[[ Data for analysis open ]]

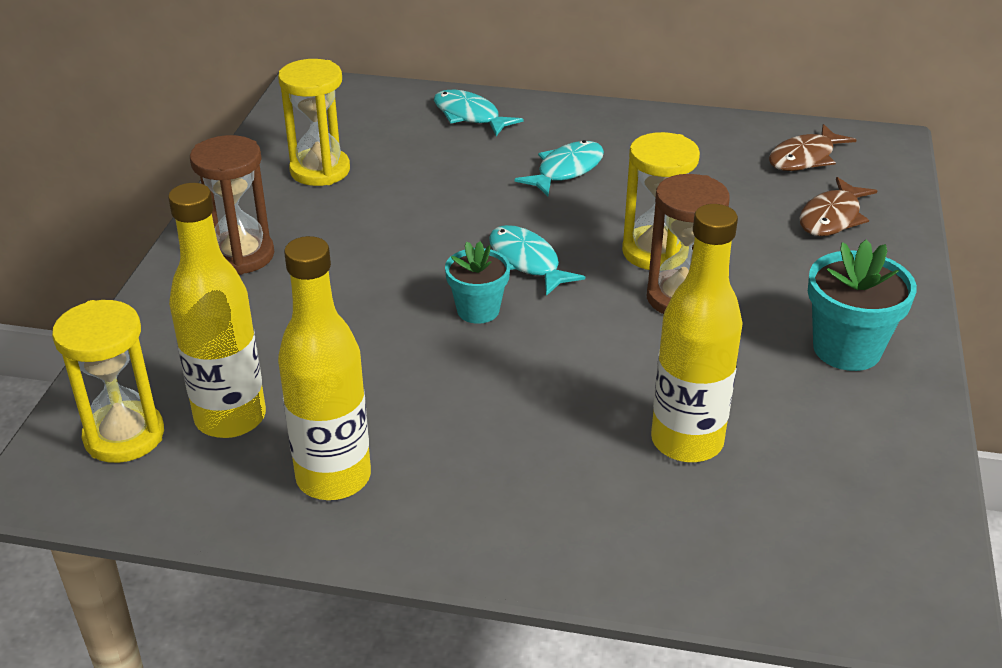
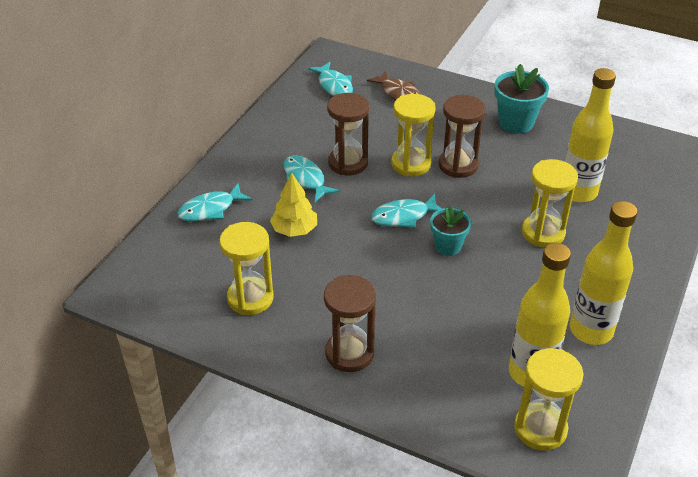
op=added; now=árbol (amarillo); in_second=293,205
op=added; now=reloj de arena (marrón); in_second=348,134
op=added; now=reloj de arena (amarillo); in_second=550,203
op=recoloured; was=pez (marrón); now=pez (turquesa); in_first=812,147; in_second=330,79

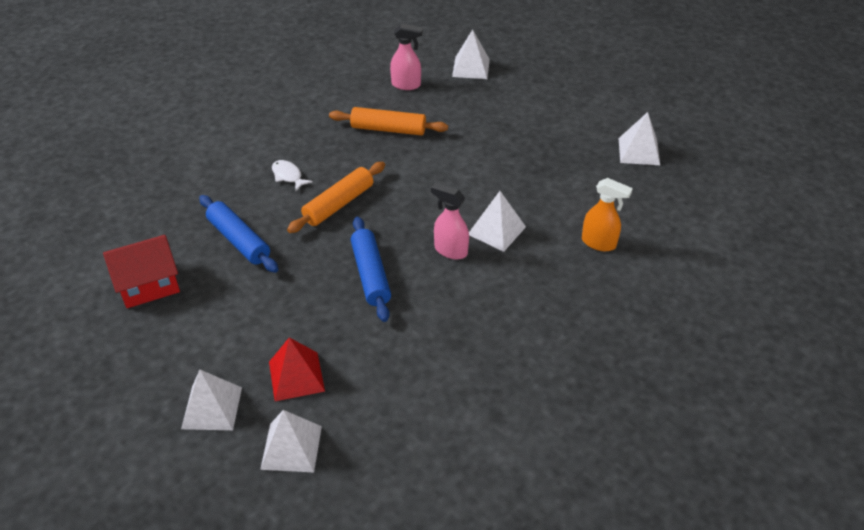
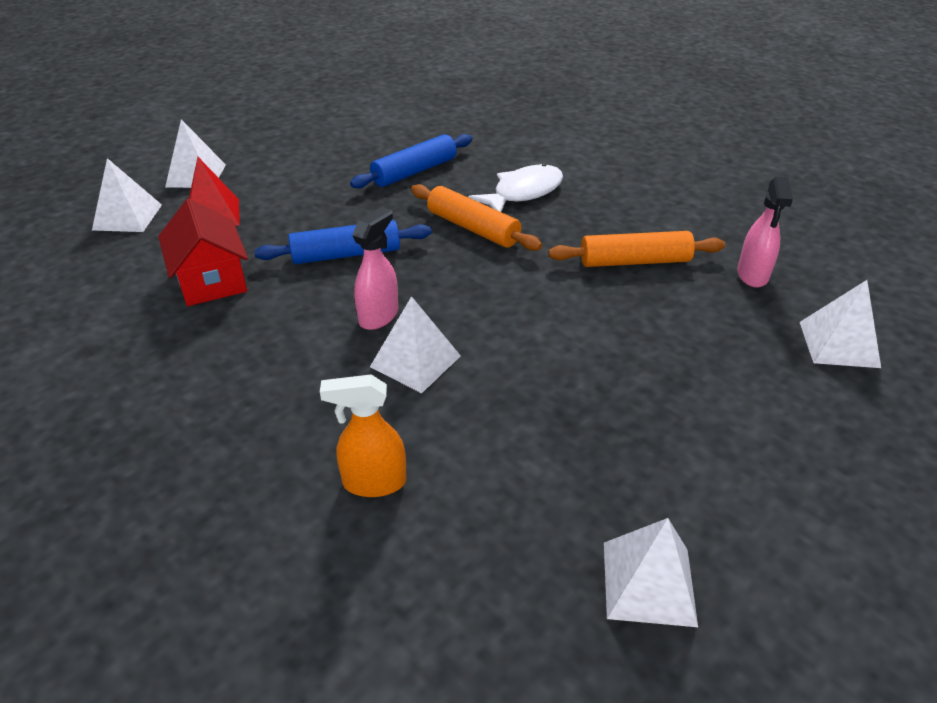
op=moved; was=casa (rojo); in_first=141,271; in_second=203,252
op=turned; was=rodillo (naranja); in_first=388,121; in_second=636,249; clockwise=75
op=turned; was=pulverizador (naranja); in_first=607,214; in_second=363,436; clockwise=60
op=resized; was=pez (blanco); in_first=292,175; in_second=515,187; ratio=1.75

[[ Data for analysis closed ]]

--- What to do ---
Omit each image and transcribe the remaining records word for word.

--- Response ---
op=added; now=árbol (amarillo); in_second=293,205
op=added; now=reloj de arena (marrón); in_second=348,134
op=added; now=reloj de arena (amarillo); in_second=550,203
op=recoloured; was=pez (marrón); now=pez (turquesa); in_first=812,147; in_second=330,79

op=moved; was=casa (rojo); in_first=141,271; in_second=203,252
op=turned; was=rodillo (naranja); in_first=388,121; in_second=636,249; clockwise=75
op=turned; was=pulverizador (naranja); in_first=607,214; in_second=363,436; clockwise=60
op=resized; was=pez (blanco); in_first=292,175; in_second=515,187; ratio=1.75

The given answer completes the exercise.